▶ **Stored dataset items**
▽

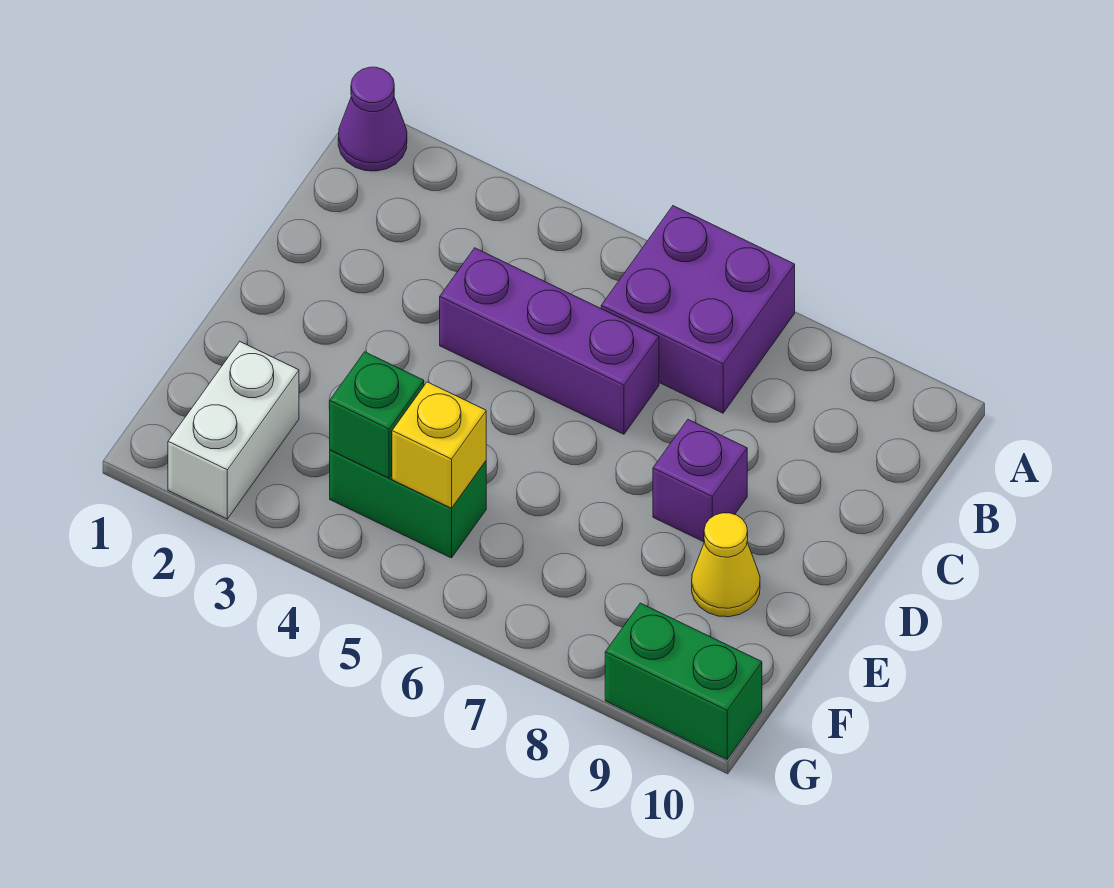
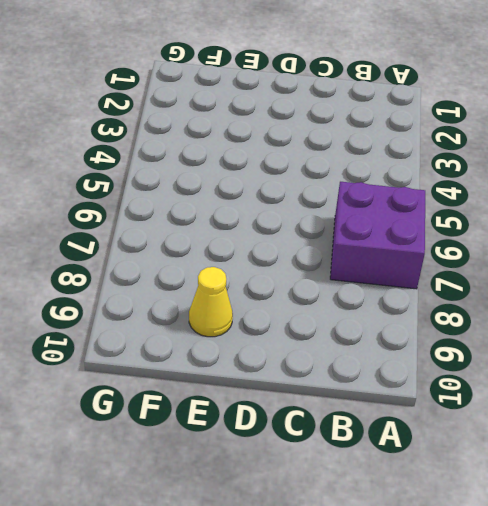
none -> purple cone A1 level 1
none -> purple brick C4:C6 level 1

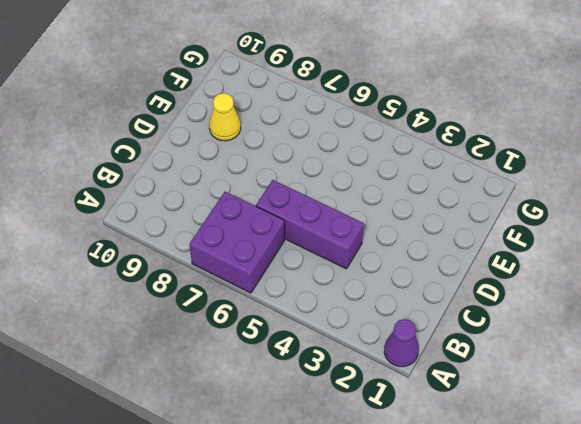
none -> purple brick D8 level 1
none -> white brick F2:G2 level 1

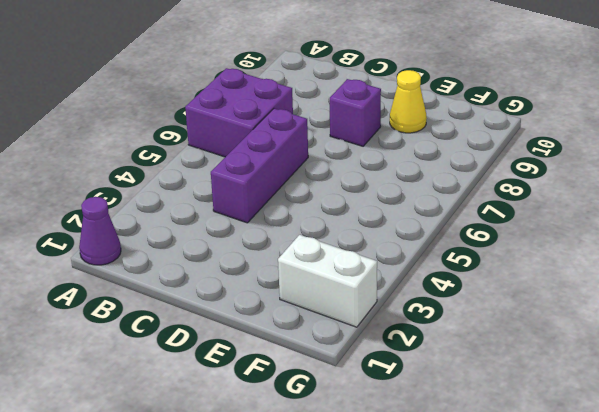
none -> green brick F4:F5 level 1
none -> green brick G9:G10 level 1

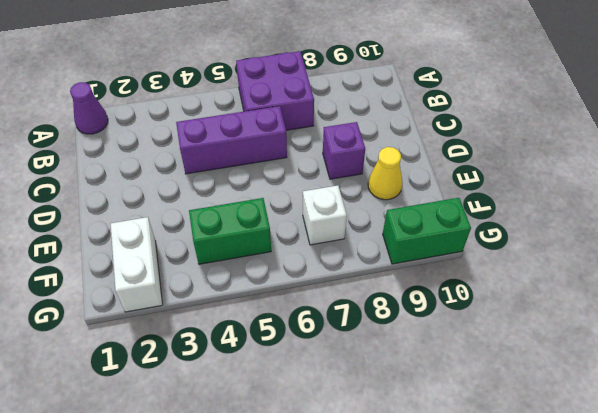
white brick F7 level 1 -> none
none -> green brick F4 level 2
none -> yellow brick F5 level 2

△
▽

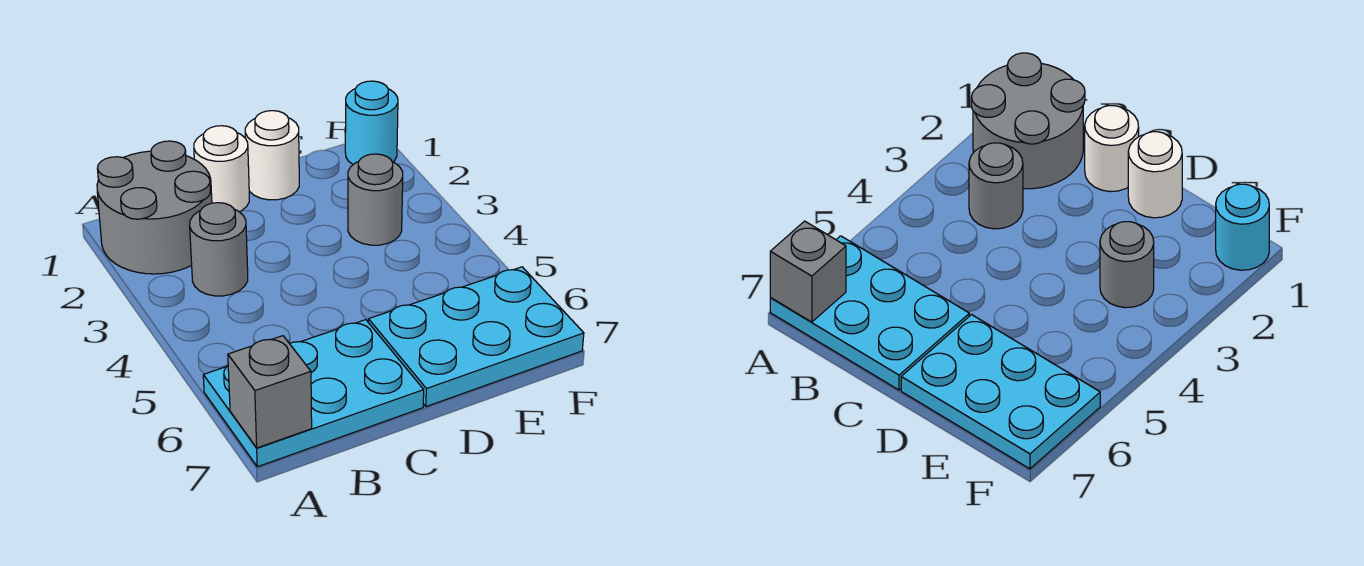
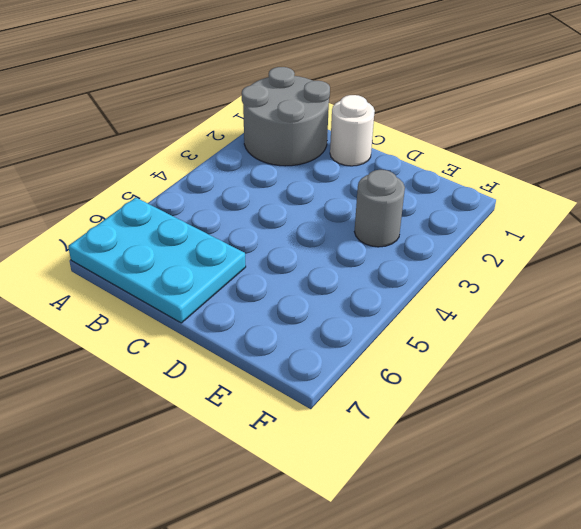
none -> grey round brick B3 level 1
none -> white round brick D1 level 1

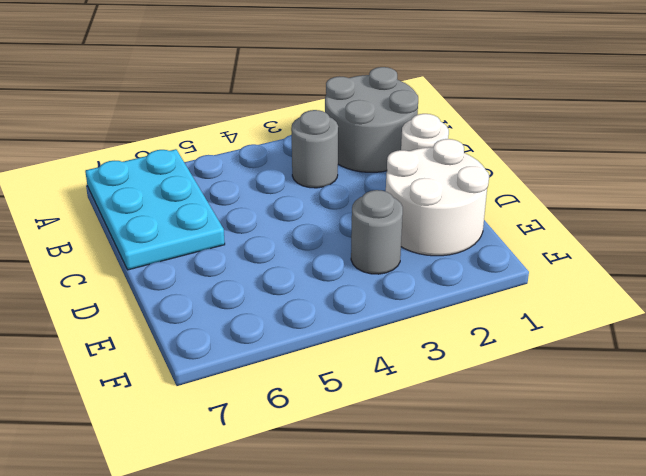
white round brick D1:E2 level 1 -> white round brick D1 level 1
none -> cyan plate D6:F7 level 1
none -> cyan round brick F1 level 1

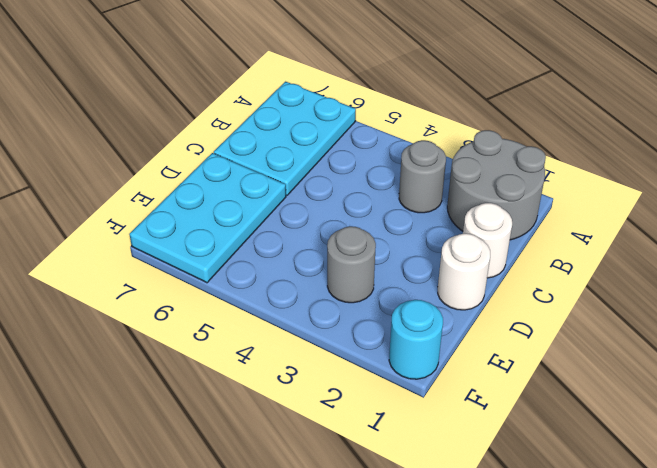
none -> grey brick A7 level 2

△

▶ **Task to complete**
Which lines run from the one holding "white brick F7 level 1 -> none" through the one holding "none -> yellow brick F5 level 2" in the records above? Repeat them exactly, both included, and nothing more.

▶ **Solution to this problem**
white brick F7 level 1 -> none
none -> green brick F4 level 2
none -> yellow brick F5 level 2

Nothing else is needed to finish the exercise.